═════ Dataset ═════
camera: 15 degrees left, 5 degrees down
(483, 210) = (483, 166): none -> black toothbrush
═════
═════ Dataset ═════
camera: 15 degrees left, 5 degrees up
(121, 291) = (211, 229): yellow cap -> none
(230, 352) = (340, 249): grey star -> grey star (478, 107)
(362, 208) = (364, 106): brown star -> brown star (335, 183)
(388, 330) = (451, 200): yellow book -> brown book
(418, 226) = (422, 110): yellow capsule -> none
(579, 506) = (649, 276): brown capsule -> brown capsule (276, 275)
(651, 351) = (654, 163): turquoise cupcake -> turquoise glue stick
═════
» Work required
Start with the line above that contains "camera: 15 degrees left, 5 degrees up" and stop after the line that contains "(651, 351) = (654, 163): turquoise". Output those lines exactly, and only those.

» Answer box
camera: 15 degrees left, 5 degrees up
(121, 291) = (211, 229): yellow cap -> none
(230, 352) = (340, 249): grey star -> grey star (478, 107)
(362, 208) = (364, 106): brown star -> brown star (335, 183)
(388, 330) = (451, 200): yellow book -> brown book
(418, 226) = (422, 110): yellow capsule -> none
(579, 506) = (649, 276): brown capsule -> brown capsule (276, 275)
(651, 351) = (654, 163): turquoise cupcake -> turquoise glue stick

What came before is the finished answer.